*** Material for this task ***

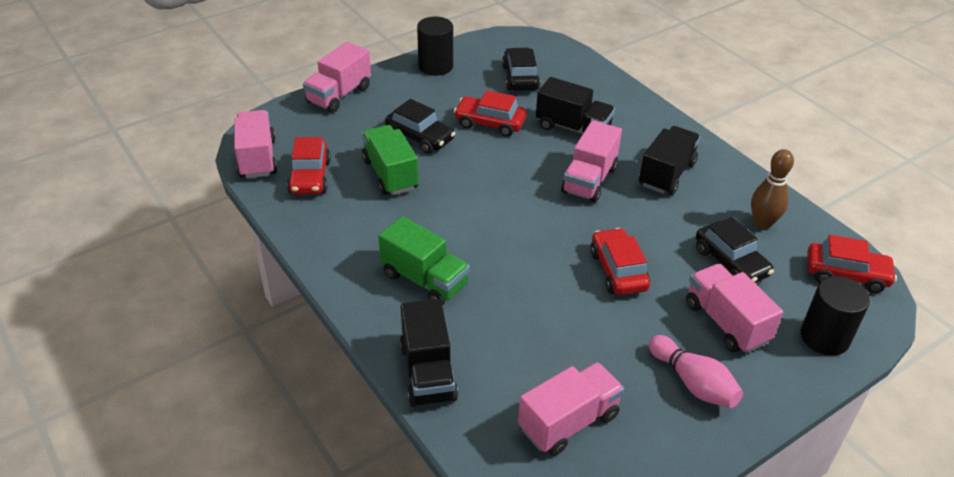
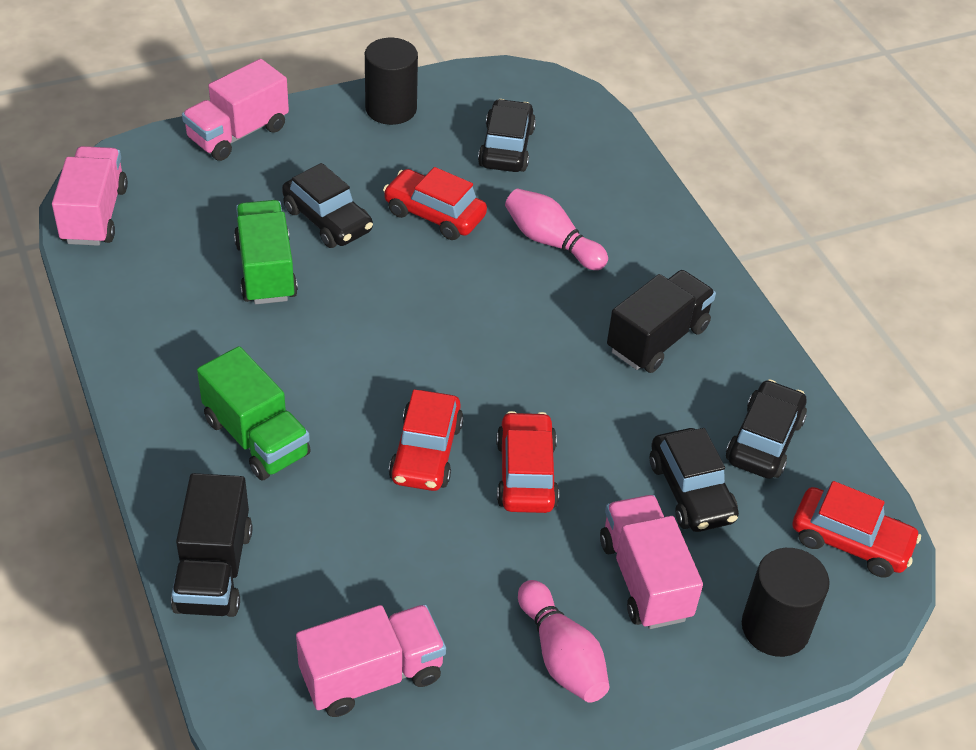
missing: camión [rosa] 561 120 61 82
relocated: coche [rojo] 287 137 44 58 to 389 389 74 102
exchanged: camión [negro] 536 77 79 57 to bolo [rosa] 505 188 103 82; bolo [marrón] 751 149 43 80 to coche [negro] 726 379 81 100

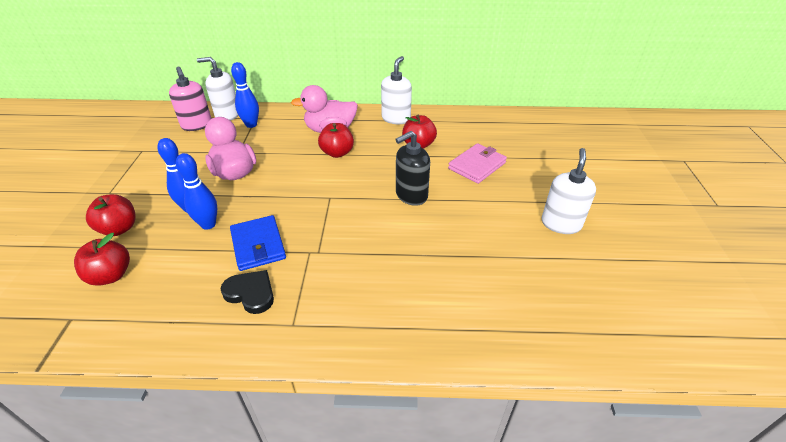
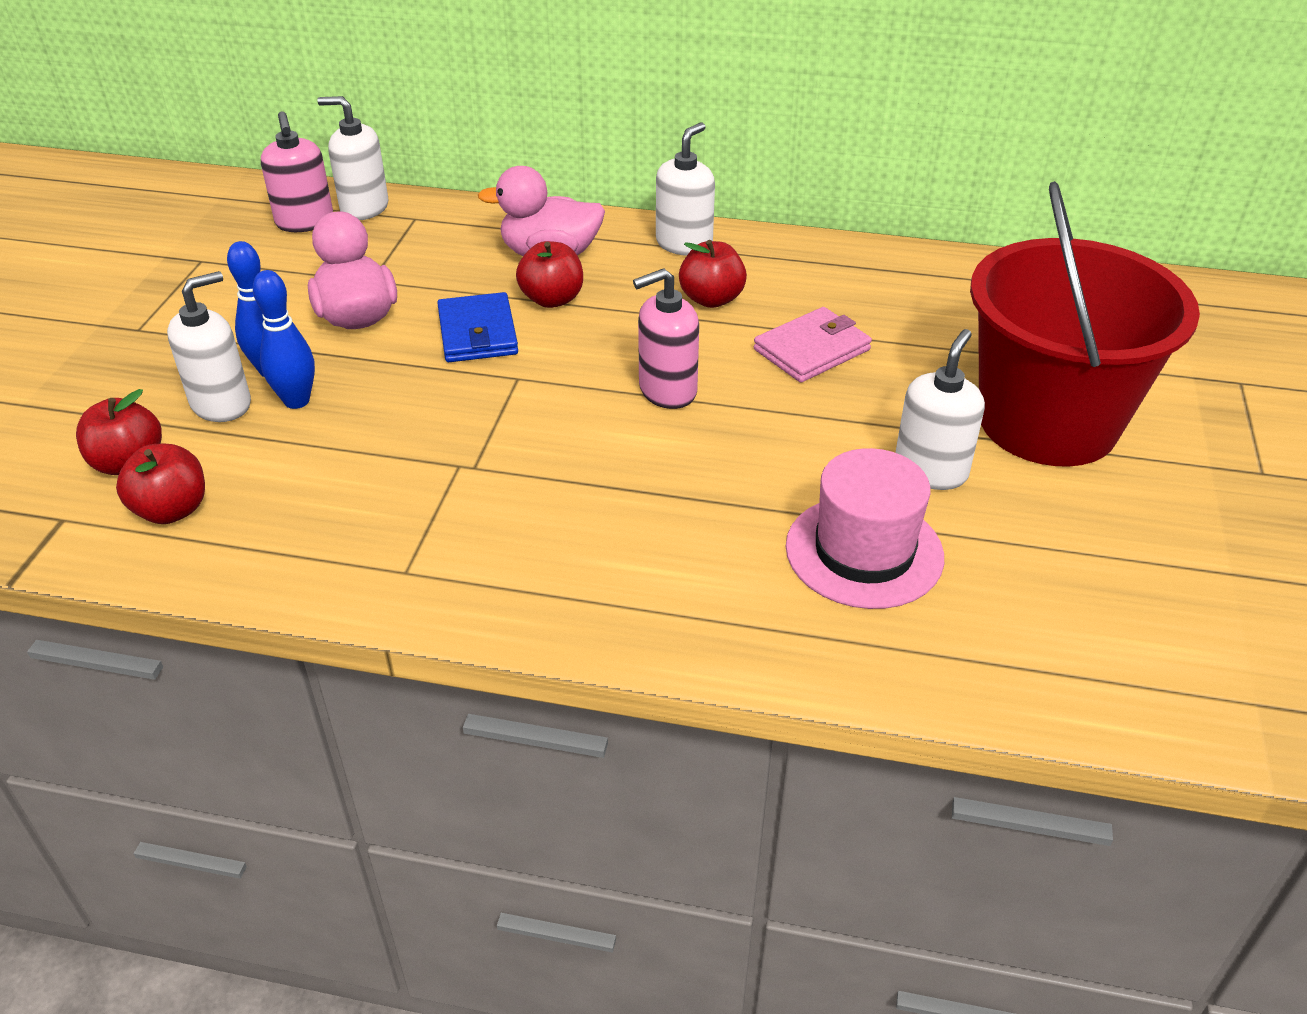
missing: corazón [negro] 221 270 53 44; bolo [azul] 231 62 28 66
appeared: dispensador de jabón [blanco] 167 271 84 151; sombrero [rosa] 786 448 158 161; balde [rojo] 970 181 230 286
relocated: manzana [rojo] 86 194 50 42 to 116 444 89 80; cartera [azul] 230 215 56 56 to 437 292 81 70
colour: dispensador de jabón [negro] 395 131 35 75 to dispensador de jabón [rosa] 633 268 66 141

*** End of Material for this task ***
*** Material for this task ***

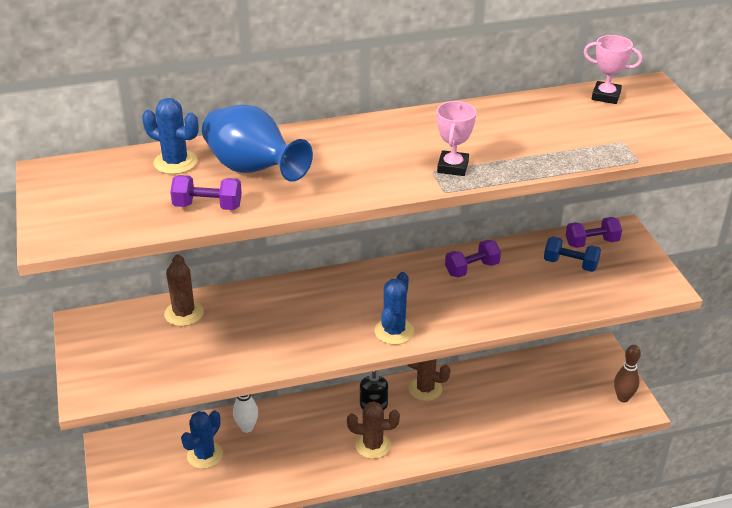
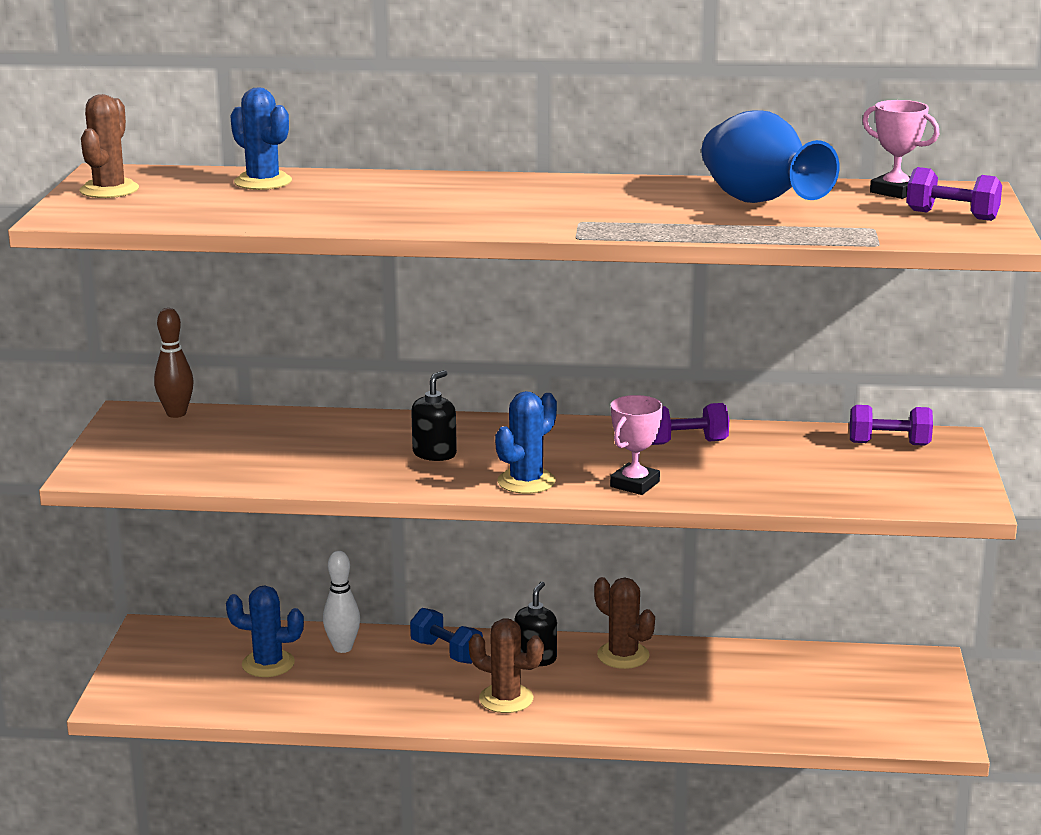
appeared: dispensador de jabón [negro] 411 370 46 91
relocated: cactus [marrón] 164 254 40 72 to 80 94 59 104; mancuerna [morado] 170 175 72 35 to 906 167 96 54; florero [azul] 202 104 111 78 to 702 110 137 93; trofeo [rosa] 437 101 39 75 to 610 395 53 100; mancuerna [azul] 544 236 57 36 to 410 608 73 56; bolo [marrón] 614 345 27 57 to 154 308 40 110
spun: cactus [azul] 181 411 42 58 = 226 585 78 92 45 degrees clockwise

*** End of Material for this task ***

Exercise goal:
Go to the line with "missing: camión [rosa] 561 120 61 82" in the entries above and repeat every line from there through the line with "relocated: coche [rojo]", exactly and with no other text.

Solution to the exercise:
missing: camión [rosa] 561 120 61 82
relocated: coche [rojo] 287 137 44 58 to 389 389 74 102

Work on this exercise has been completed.